◆ DIRECTION ◆
Each line that holds the word "epithelium" is to be identified and copied.

◆ MATERIAL SUPPLIED ◆
----------------------------------------

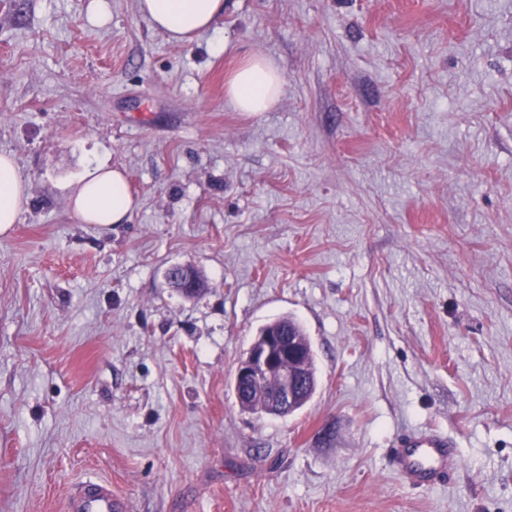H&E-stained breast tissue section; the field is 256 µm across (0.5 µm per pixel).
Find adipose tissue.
<instances>
[{
  "mask_svg": "<svg viewBox=\"0 0 512 512\" xmlns=\"http://www.w3.org/2000/svg\"><path fill=\"white\" fill-rule=\"evenodd\" d=\"M138 13L175 42L216 32L225 0H136ZM284 84L282 73L266 57L243 58L225 83L226 95L242 112L268 111ZM28 180L15 157L0 152V231L18 223L27 197ZM73 213L85 224L124 223L137 207L127 177L105 163H89L69 195Z\"/></svg>",
  "mask_w": 512,
  "mask_h": 512,
  "instance_id": "adipose-tissue-1",
  "label": "adipose tissue"
}]
</instances>
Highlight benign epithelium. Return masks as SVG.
<instances>
[{"mask_svg": "<svg viewBox=\"0 0 512 512\" xmlns=\"http://www.w3.org/2000/svg\"><path fill=\"white\" fill-rule=\"evenodd\" d=\"M187 276L185 265L170 266L164 273L169 287L190 298L193 290L183 286ZM307 363L304 345L281 327L258 336L236 369L234 386L238 402L246 401L254 389L273 380L276 388L268 394L264 412L275 416L288 414L311 388Z\"/></svg>", "mask_w": 512, "mask_h": 512, "instance_id": "1", "label": "benign epithelium"}]
</instances>
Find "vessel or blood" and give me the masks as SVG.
I'll return each instance as SVG.
<instances>
[{
    "label": "vessel or blood",
    "instance_id": "vessel-or-blood-1",
    "mask_svg": "<svg viewBox=\"0 0 512 512\" xmlns=\"http://www.w3.org/2000/svg\"><path fill=\"white\" fill-rule=\"evenodd\" d=\"M395 472L408 485L437 487L450 483L460 462L447 435L438 432L406 431L392 443ZM123 497L111 482L89 480L75 486L68 495V512H126Z\"/></svg>",
    "mask_w": 512,
    "mask_h": 512
}]
</instances>
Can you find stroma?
Returning a JSON list of instances; mask_svg holds the SVG:
<instances>
[{
	"label": "stroma",
	"instance_id": "obj_1",
	"mask_svg": "<svg viewBox=\"0 0 512 512\" xmlns=\"http://www.w3.org/2000/svg\"><path fill=\"white\" fill-rule=\"evenodd\" d=\"M169 42L135 0H0V152L28 179L0 232V512H512V0H228ZM284 76L267 112L224 81ZM125 224H84L89 157ZM173 264L205 282L186 299ZM294 318L316 391L243 410L236 368ZM442 431L461 468L404 485ZM282 73L266 57L243 58L225 83L226 95L241 112H266L279 99ZM73 213L84 224H124L137 207L127 177L106 163H89L69 195ZM394 471L408 485L437 487L450 483L460 462L448 436L405 431L392 443ZM69 512H126L123 497L112 491V483L89 480L75 486L68 495Z\"/></svg>",
	"mask_w": 512,
	"mask_h": 512
}]
</instances>
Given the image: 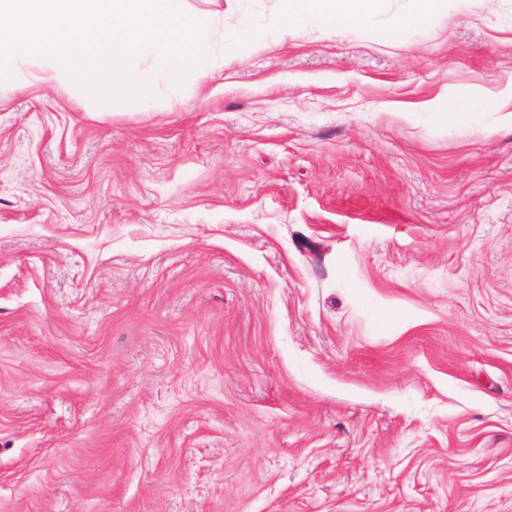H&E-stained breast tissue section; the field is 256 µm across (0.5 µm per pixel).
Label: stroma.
Instances as JSON below:
<instances>
[{"label": "stroma", "mask_w": 512, "mask_h": 512, "mask_svg": "<svg viewBox=\"0 0 512 512\" xmlns=\"http://www.w3.org/2000/svg\"><path fill=\"white\" fill-rule=\"evenodd\" d=\"M512 0L273 32L148 112L0 93V512H512ZM442 113L448 125H469L479 126L485 112H462L455 108L448 107L446 101L436 100L421 104L412 112H434Z\"/></svg>", "instance_id": "35a3bbf8"}]
</instances>
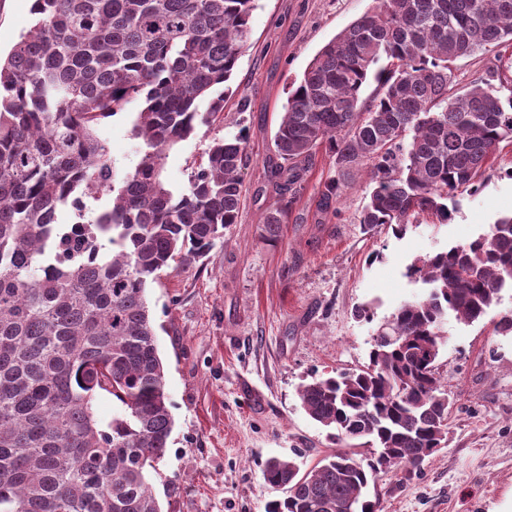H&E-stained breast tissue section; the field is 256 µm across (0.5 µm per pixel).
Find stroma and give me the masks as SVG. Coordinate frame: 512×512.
Listing matches in <instances>:
<instances>
[{"label": "stroma", "mask_w": 512, "mask_h": 512, "mask_svg": "<svg viewBox=\"0 0 512 512\" xmlns=\"http://www.w3.org/2000/svg\"><path fill=\"white\" fill-rule=\"evenodd\" d=\"M374 0H255L251 35L209 125L168 151L164 175L186 185L213 138L245 129L241 218L206 255L172 264L147 290L174 427L150 483L162 512H265L279 498L263 478L273 457L310 467L334 449L327 429L302 410L298 388L312 374L369 361L373 333L404 301L423 296L405 276L414 257L464 244L512 212V143H501L476 193H458L451 221L420 218L404 236L366 230L354 215L366 196L349 179L341 217L321 212L334 177L317 153L286 223L269 171L288 85L318 50L371 10ZM33 0H0V52L34 21ZM136 105L97 128L116 175L137 164ZM512 312V289L478 321L449 319L439 365L453 403L448 445L419 475L382 469L367 497L382 512H512V334L494 331Z\"/></svg>", "instance_id": "stroma-1"}]
</instances>
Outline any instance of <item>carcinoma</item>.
<instances>
[{"instance_id": "1", "label": "carcinoma", "mask_w": 512, "mask_h": 512, "mask_svg": "<svg viewBox=\"0 0 512 512\" xmlns=\"http://www.w3.org/2000/svg\"><path fill=\"white\" fill-rule=\"evenodd\" d=\"M255 0H34L36 24L0 59V512H161L149 482L173 429L146 290L238 223L245 130L216 137L187 185L168 150L224 111ZM512 42V0H376L289 84L271 167L284 223L317 151L336 177L319 208L339 216L347 178L366 179L357 223L402 235L423 214L446 224L512 142V57L459 86L456 62ZM372 93L362 97L365 87ZM139 104V161L115 180L102 120ZM98 183L92 223L58 228ZM426 286L374 339L369 363L298 390L333 440L366 438L380 459L338 449L301 470L272 458L285 497L266 512H379L382 468L408 475L440 450L451 402L437 362L452 316L470 323L512 288V214L464 245L416 258ZM118 410L103 424L98 397Z\"/></svg>"}]
</instances>
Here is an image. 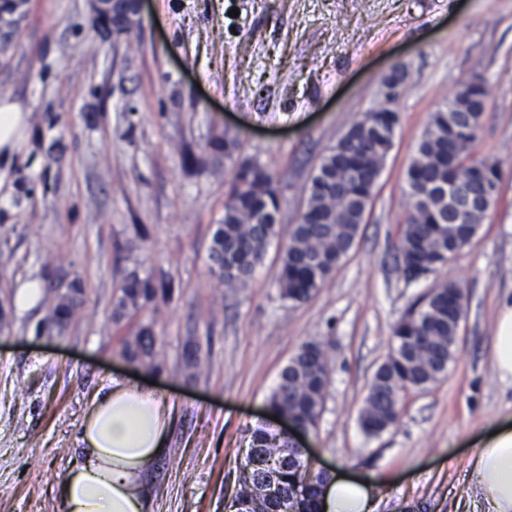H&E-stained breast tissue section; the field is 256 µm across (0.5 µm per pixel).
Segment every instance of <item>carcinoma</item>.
Returning a JSON list of instances; mask_svg holds the SVG:
<instances>
[{"instance_id":"obj_1","label":"carcinoma","mask_w":512,"mask_h":512,"mask_svg":"<svg viewBox=\"0 0 512 512\" xmlns=\"http://www.w3.org/2000/svg\"><path fill=\"white\" fill-rule=\"evenodd\" d=\"M484 103V92L476 87L471 111L434 113L407 167L411 211L400 231L396 260L409 280L446 265L473 239L485 219L469 207V198L480 193L482 186L471 182L469 168L461 162L467 157L484 167L491 185L500 179L497 161L472 153ZM397 124L395 112H364L321 158L306 189L305 211L300 222L292 225L279 258L275 278L282 299L308 300L354 247ZM275 183V173L265 167L246 160L236 164L210 252L211 270L227 288L247 286L279 235L280 199ZM81 294L74 283L57 295L48 322L64 328L79 307ZM164 294L166 284L132 271L113 302V318L138 314ZM463 316L464 294L453 281L438 284L412 305L396 325L394 348L370 383L360 415L366 435L374 436L396 422L403 395L426 389L447 372ZM155 326L154 319H147L137 335L124 342L121 353L126 360L149 370L160 369ZM330 375L325 343L304 342L268 398L270 409L291 417L301 428H316ZM263 468L278 471V493L296 499V512H318L323 475L315 472L307 486L297 487L311 465L287 438L265 429L251 435L233 497L236 512H273L258 482Z\"/></svg>"}]
</instances>
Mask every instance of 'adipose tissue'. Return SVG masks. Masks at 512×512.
Listing matches in <instances>:
<instances>
[{
  "label": "adipose tissue",
  "mask_w": 512,
  "mask_h": 512,
  "mask_svg": "<svg viewBox=\"0 0 512 512\" xmlns=\"http://www.w3.org/2000/svg\"><path fill=\"white\" fill-rule=\"evenodd\" d=\"M168 425L154 387L113 381L81 422L82 457L57 488L58 512H145V476L166 443ZM471 479L486 512H512V425L482 441ZM374 509L373 482L363 477L336 475L319 501V512Z\"/></svg>",
  "instance_id": "obj_1"
}]
</instances>
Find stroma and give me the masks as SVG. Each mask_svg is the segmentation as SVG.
<instances>
[{
	"label": "stroma",
	"instance_id": "stroma-1",
	"mask_svg": "<svg viewBox=\"0 0 512 512\" xmlns=\"http://www.w3.org/2000/svg\"><path fill=\"white\" fill-rule=\"evenodd\" d=\"M406 69L398 126L364 231L308 301L274 275L322 155ZM488 91L474 152L497 159L496 206L458 256L407 280L394 256L411 202L406 169L460 83ZM26 114L0 157V512H57L53 489L81 457L80 422L113 380L155 382L170 410L150 475V512H225L252 431L305 341L330 344L325 408L305 436L317 467L375 475L378 512H471L464 490L481 439L512 423V384L492 363L512 302V0H142L131 33L102 35L90 0H27L0 56V101ZM277 176L283 233L243 288L209 260L231 169L211 144ZM168 287L149 305L161 369L124 360L142 316L112 318L132 270ZM465 293L447 373L409 392L396 423L359 416L393 329L435 284ZM80 283L64 331L45 330L58 287ZM40 296L21 308V288ZM201 364L186 365L188 342Z\"/></svg>",
	"mask_w": 512,
	"mask_h": 512
}]
</instances>
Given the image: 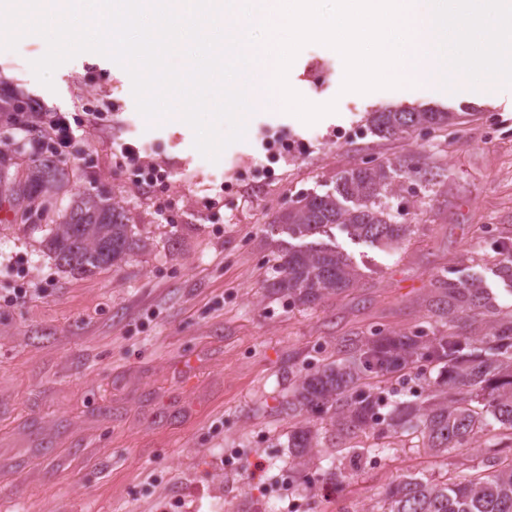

----------------------------------------

◆ COMPLETED TASK ◆
Highlight benign epithelium. Return masks as SVG.
[{"mask_svg": "<svg viewBox=\"0 0 512 512\" xmlns=\"http://www.w3.org/2000/svg\"><path fill=\"white\" fill-rule=\"evenodd\" d=\"M187 276L185 265L170 266L164 273L169 287L190 298L193 290L183 286ZM307 363L304 345L281 327L258 336L236 369L234 386L238 402L246 401L254 389L273 380L276 388L268 394L264 412L275 416L288 414L311 388Z\"/></svg>", "mask_w": 512, "mask_h": 512, "instance_id": "1", "label": "benign epithelium"}]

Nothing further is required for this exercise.